------ Provided records

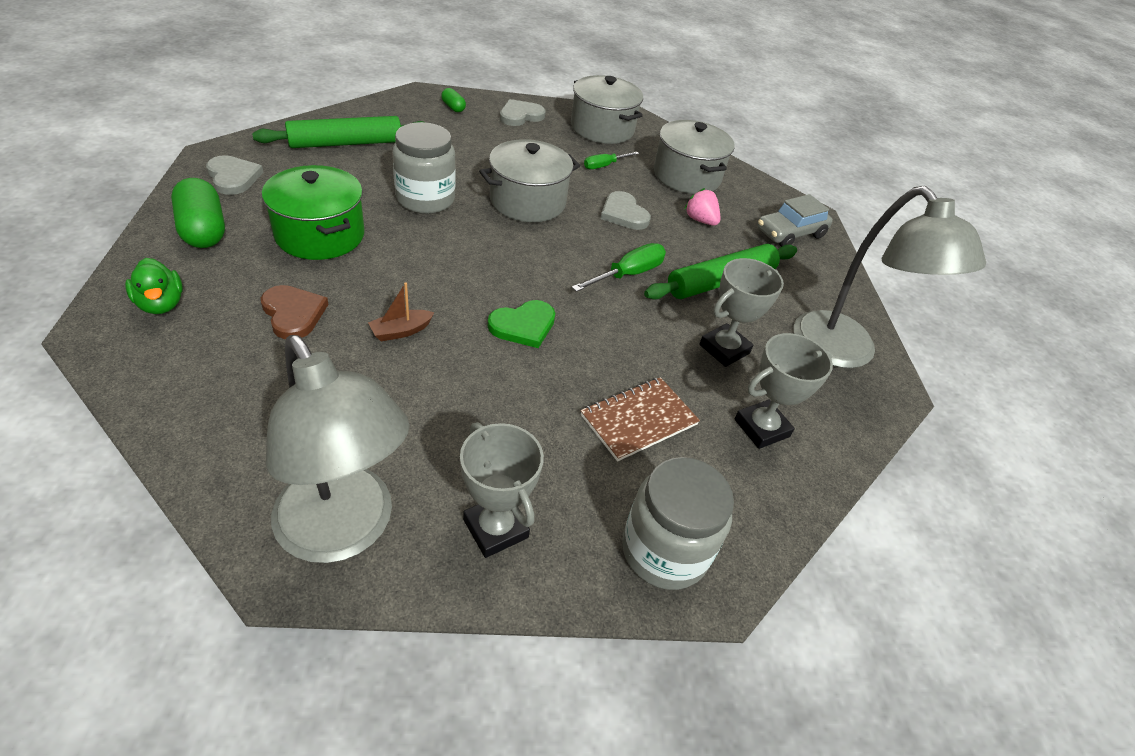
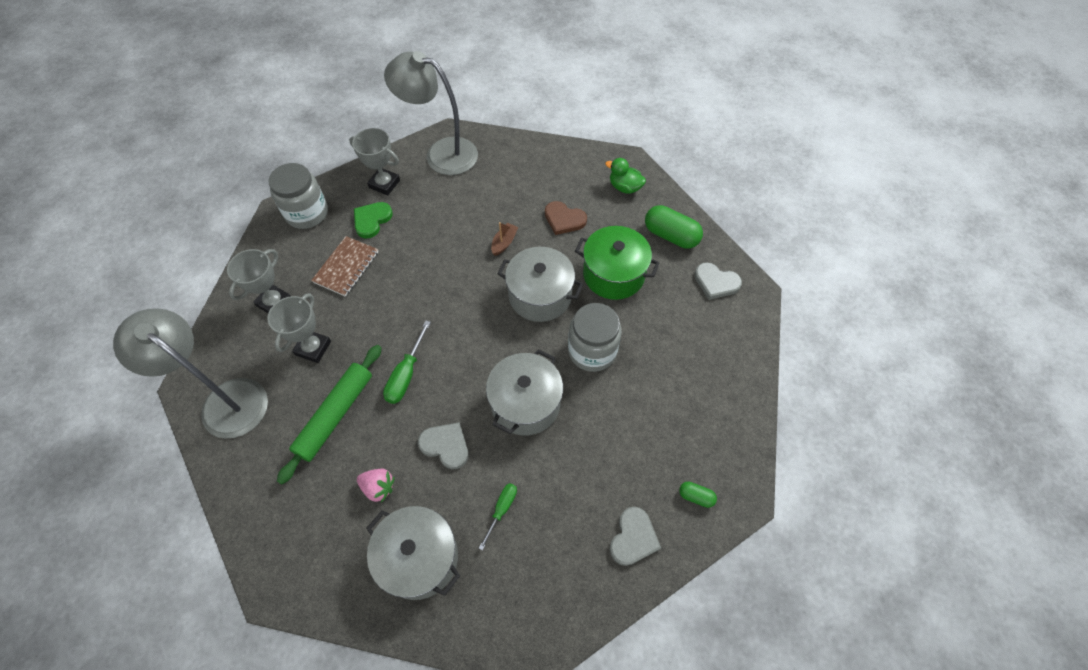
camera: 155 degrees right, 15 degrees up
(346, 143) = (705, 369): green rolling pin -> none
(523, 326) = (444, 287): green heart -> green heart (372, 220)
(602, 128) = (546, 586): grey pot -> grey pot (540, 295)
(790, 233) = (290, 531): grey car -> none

------------
------ Provided records

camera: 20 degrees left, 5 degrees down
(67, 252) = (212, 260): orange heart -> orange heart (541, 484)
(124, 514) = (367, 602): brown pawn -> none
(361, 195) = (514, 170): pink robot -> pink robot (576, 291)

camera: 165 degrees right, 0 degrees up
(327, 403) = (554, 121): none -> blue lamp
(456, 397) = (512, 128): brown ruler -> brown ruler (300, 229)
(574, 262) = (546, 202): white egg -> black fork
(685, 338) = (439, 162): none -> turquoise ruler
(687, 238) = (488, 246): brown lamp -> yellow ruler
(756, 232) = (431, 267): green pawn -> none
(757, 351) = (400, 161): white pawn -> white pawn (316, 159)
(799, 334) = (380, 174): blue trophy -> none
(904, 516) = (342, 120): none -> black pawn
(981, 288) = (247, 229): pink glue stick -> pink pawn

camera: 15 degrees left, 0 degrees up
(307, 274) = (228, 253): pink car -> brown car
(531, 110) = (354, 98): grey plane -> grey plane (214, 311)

------------
------ Provided records

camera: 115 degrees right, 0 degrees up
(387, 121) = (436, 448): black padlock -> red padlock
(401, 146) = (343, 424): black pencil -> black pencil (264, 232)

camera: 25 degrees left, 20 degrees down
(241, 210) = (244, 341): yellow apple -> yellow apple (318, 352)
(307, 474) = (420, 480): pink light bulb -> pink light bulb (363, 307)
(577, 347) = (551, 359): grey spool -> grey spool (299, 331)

------------

Only the lines above from the one with "(124, 514) = (367, 602): brown pawn -> none" up to and including the one with "camera: 15 degrees left, 0 degrees up" should be repeated, exactly as written.

(124, 514) = (367, 602): brown pawn -> none
(361, 195) = (514, 170): pink robot -> pink robot (576, 291)

camera: 165 degrees right, 0 degrees up
(327, 403) = (554, 121): none -> blue lamp
(456, 397) = (512, 128): brown ruler -> brown ruler (300, 229)
(574, 262) = (546, 202): white egg -> black fork
(685, 338) = (439, 162): none -> turquoise ruler
(687, 238) = (488, 246): brown lamp -> yellow ruler
(756, 232) = (431, 267): green pawn -> none
(757, 351) = (400, 161): white pawn -> white pawn (316, 159)
(799, 334) = (380, 174): blue trophy -> none
(904, 516) = (342, 120): none -> black pawn
(981, 288) = (247, 229): pink glue stick -> pink pawn

camera: 15 degrees left, 0 degrees up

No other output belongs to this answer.